* Set problem:
Revise the data below by replacing every instance of "gray semicircle" with "white semicircle" and leaving everything else unchanged. Omit the pictures from your answer.

***

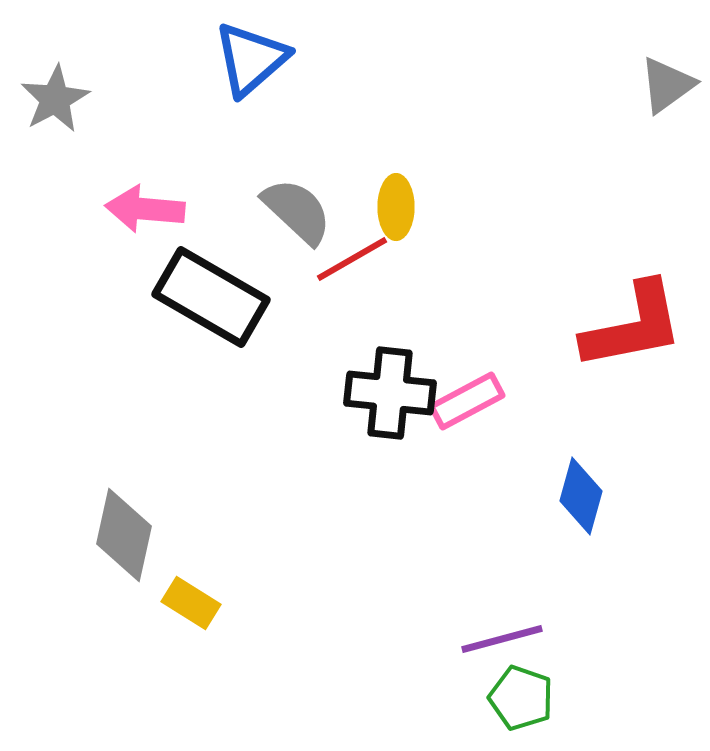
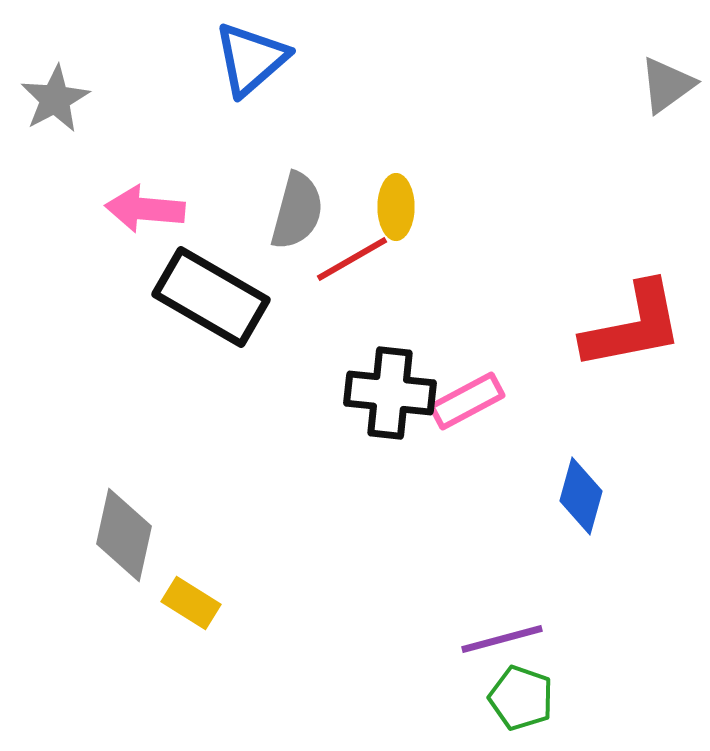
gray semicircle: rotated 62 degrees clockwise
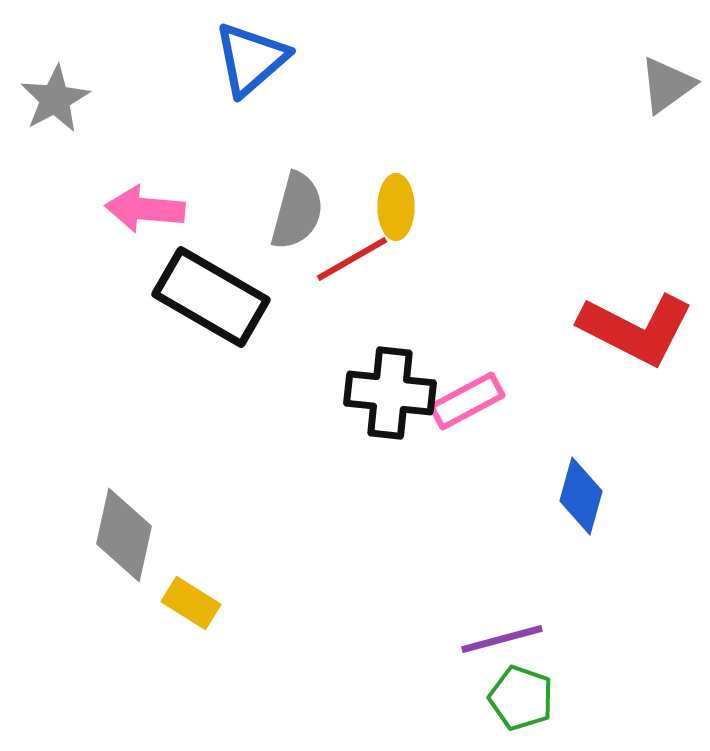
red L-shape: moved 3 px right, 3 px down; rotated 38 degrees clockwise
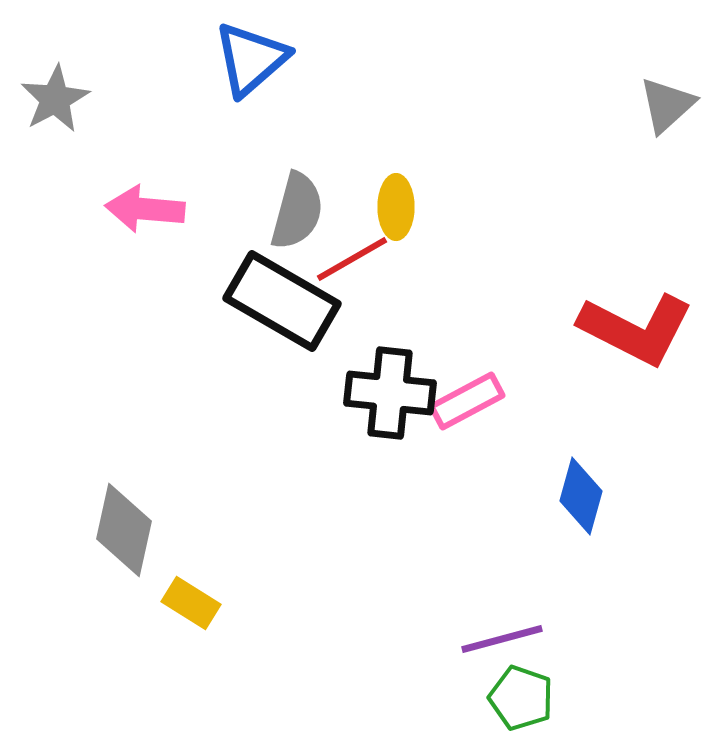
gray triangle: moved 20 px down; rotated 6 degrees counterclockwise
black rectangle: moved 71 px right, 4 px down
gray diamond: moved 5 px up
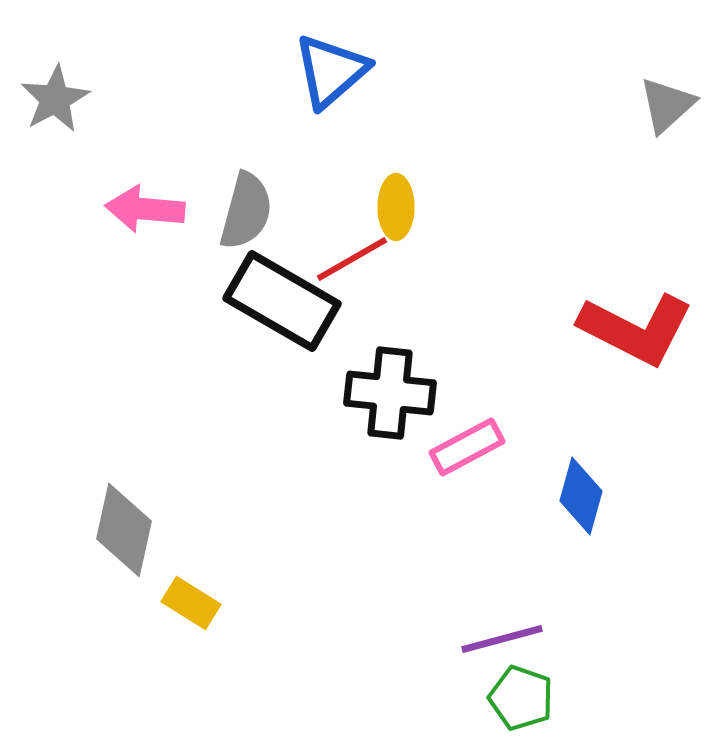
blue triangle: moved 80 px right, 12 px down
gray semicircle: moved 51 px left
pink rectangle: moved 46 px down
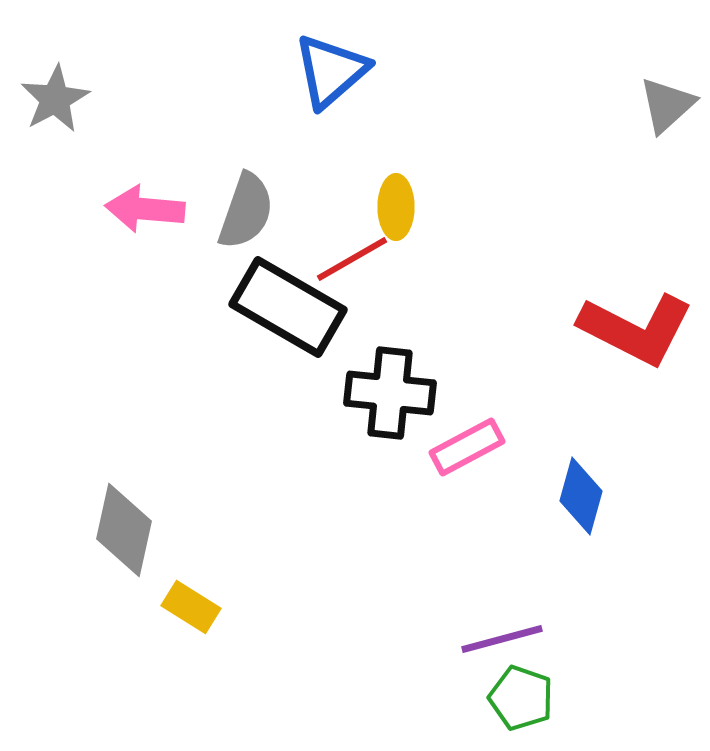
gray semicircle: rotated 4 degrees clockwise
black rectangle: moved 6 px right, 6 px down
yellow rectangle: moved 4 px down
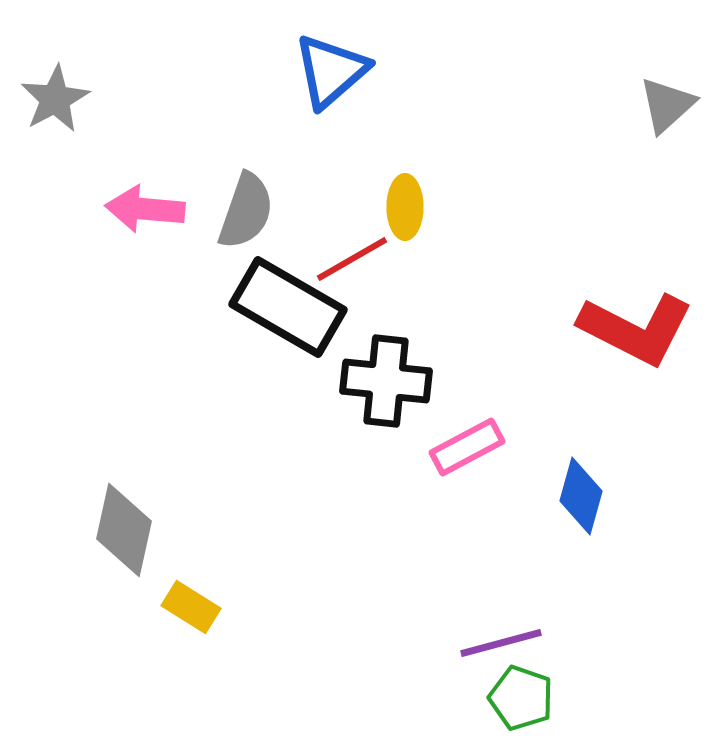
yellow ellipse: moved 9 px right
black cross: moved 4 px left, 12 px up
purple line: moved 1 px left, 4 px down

***

* Response:
white semicircle: rotated 62 degrees clockwise
red L-shape: moved 3 px right, 3 px down; rotated 38 degrees clockwise
gray triangle: moved 20 px down; rotated 6 degrees counterclockwise
black rectangle: moved 71 px right, 4 px down
gray diamond: moved 5 px up
blue triangle: moved 80 px right, 12 px down
white semicircle: moved 51 px left
pink rectangle: moved 46 px down
white semicircle: rotated 4 degrees clockwise
black rectangle: moved 6 px right, 6 px down
yellow rectangle: moved 4 px down
yellow ellipse: moved 9 px right
black cross: moved 4 px left, 12 px up
purple line: moved 1 px left, 4 px down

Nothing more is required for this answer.